When the line with "red hexagon: (837, 110) -> (429, 68), moved" appears below, start repeating lines exactly, and keep going through the line with "yellow rectangle: (296, 224)"; add nothing outside that span.
(Given records)
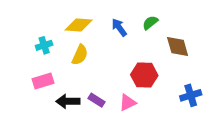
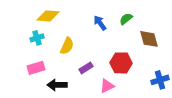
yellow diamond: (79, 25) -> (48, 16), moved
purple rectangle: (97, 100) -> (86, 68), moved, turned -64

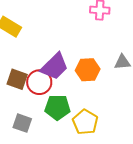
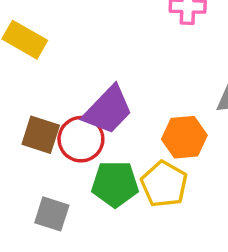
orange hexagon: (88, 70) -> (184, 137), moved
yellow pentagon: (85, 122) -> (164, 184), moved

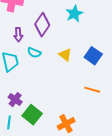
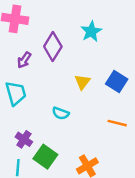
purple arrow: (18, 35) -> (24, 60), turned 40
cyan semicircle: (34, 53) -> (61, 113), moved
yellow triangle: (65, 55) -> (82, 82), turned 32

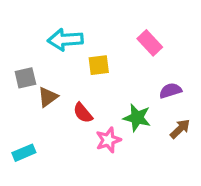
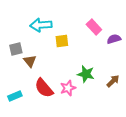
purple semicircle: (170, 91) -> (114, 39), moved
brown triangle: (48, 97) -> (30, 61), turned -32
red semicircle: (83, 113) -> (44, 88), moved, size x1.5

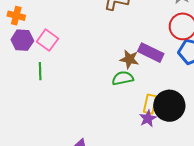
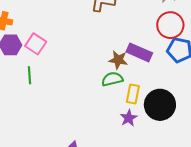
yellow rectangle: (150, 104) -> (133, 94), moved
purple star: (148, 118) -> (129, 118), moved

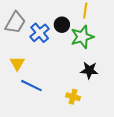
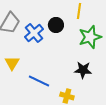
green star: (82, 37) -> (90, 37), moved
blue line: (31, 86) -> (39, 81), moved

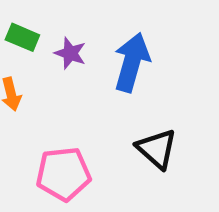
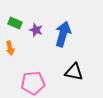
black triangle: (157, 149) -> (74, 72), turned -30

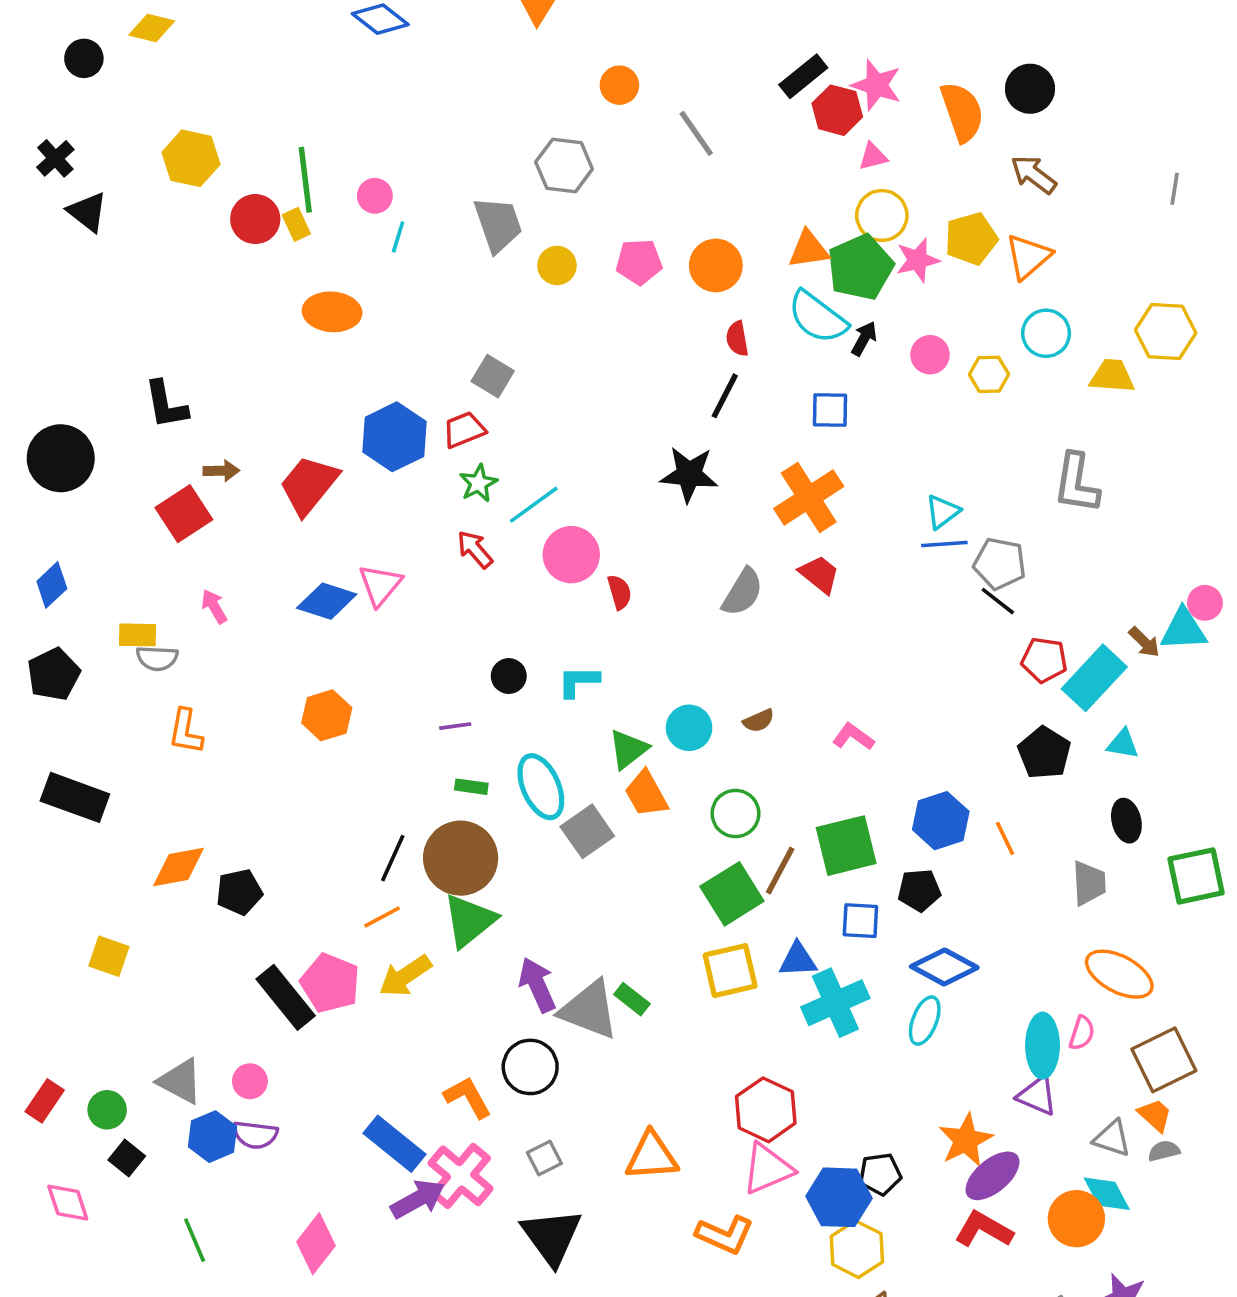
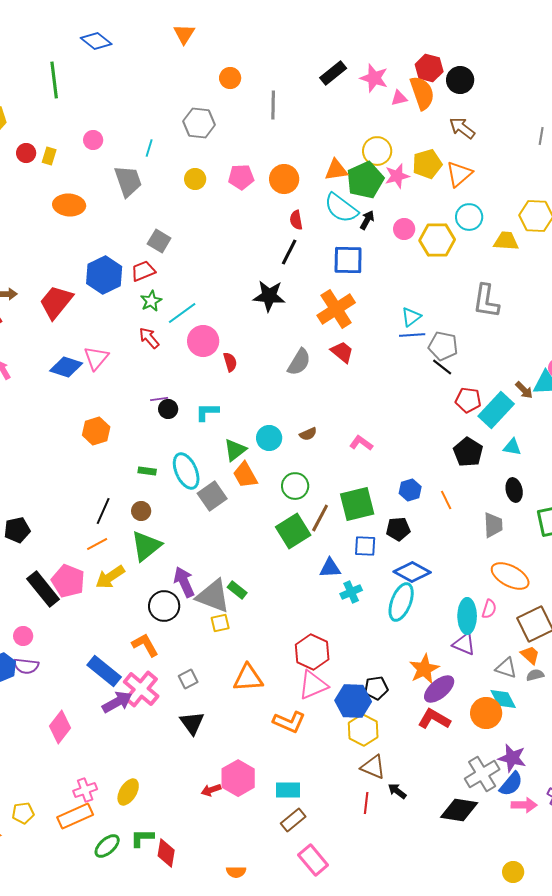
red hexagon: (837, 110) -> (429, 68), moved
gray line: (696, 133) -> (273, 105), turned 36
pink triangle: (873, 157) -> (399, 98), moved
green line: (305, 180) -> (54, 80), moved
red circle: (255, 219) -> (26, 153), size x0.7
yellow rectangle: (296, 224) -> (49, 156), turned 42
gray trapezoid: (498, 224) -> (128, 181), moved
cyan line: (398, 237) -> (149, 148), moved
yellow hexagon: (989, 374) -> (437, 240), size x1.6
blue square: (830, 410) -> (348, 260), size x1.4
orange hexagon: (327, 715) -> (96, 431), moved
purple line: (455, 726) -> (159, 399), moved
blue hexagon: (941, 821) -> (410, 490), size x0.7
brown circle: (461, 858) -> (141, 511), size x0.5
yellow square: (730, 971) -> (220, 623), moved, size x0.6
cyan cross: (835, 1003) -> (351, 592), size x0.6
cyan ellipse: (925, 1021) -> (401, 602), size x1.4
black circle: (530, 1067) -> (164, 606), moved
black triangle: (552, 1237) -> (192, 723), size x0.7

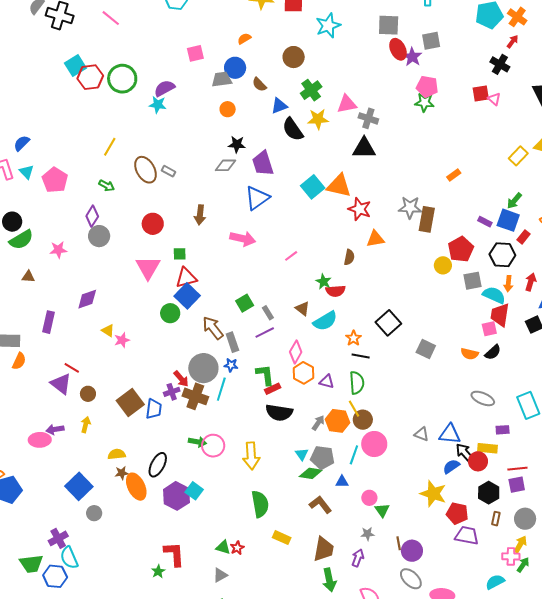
(End Given records)
Output below =
red hexagon: (837, 110) -> (429, 68), moved
gray line: (696, 133) -> (273, 105), turned 36
pink triangle: (873, 157) -> (399, 98), moved
green line: (305, 180) -> (54, 80), moved
red circle: (255, 219) -> (26, 153), size x0.7
yellow rectangle: (296, 224) -> (49, 156), turned 42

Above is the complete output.